Description of the task: Please retype every record exactly as it appears, omitting the pictures.

Supplied data:
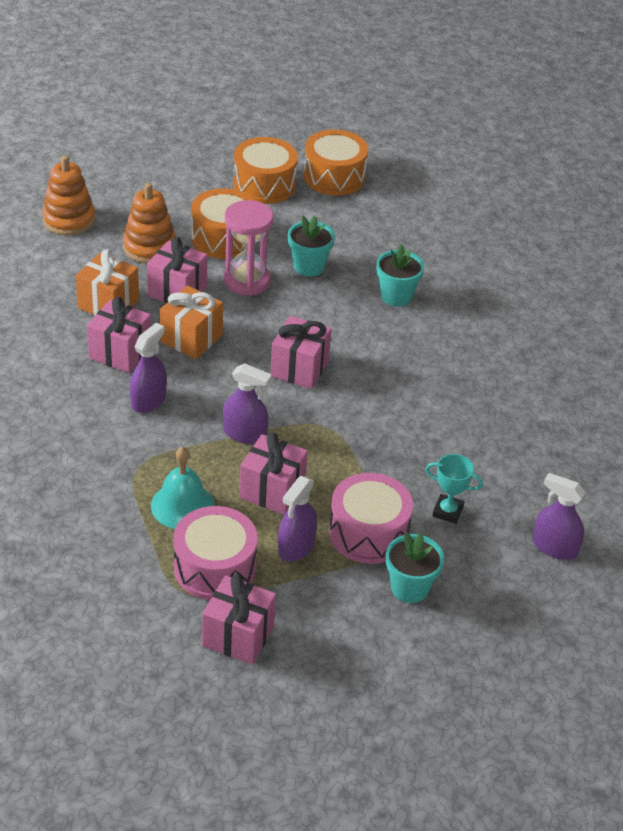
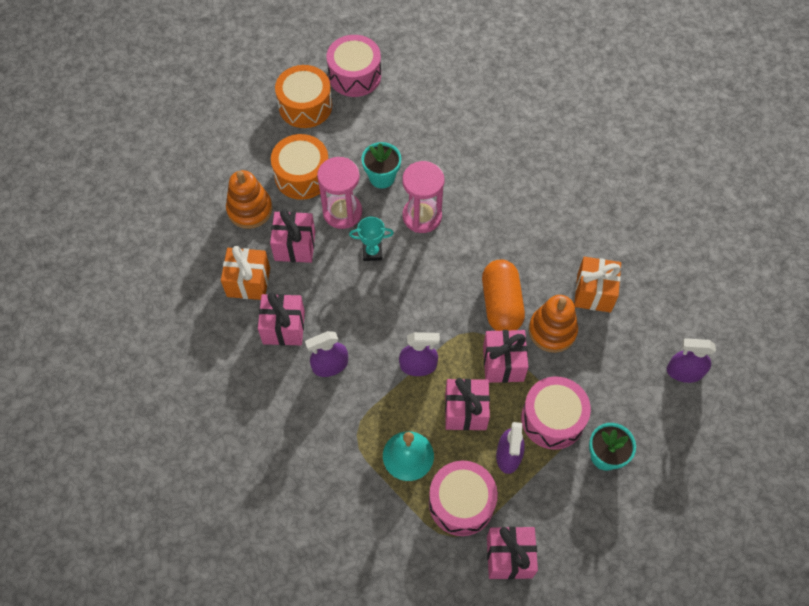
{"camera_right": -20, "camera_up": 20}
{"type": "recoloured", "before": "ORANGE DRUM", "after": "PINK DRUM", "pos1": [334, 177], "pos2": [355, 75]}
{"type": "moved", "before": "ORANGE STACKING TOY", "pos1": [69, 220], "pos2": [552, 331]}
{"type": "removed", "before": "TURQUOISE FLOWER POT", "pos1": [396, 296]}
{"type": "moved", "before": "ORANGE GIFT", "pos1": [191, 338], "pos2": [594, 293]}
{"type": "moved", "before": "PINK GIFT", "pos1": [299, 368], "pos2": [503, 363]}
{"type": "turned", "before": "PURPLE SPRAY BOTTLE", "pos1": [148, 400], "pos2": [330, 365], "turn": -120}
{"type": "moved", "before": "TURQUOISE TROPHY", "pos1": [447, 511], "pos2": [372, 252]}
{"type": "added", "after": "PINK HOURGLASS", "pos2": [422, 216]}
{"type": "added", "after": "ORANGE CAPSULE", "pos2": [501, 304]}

Solution to this task:
{"camera_right": -20, "camera_up": 20}
{"type": "recoloured", "before": "ORANGE DRUM", "after": "PINK DRUM", "pos1": [334, 177], "pos2": [355, 75]}
{"type": "moved", "before": "ORANGE STACKING TOY", "pos1": [69, 220], "pos2": [552, 331]}
{"type": "removed", "before": "TURQUOISE FLOWER POT", "pos1": [396, 296]}
{"type": "moved", "before": "ORANGE GIFT", "pos1": [191, 338], "pos2": [594, 293]}
{"type": "moved", "before": "PINK GIFT", "pos1": [299, 368], "pos2": [503, 363]}
{"type": "turned", "before": "PURPLE SPRAY BOTTLE", "pos1": [148, 400], "pos2": [330, 365], "turn": -120}
{"type": "moved", "before": "TURQUOISE TROPHY", "pos1": [447, 511], "pos2": [372, 252]}
{"type": "added", "after": "PINK HOURGLASS", "pos2": [422, 216]}
{"type": "added", "after": "ORANGE CAPSULE", "pos2": [501, 304]}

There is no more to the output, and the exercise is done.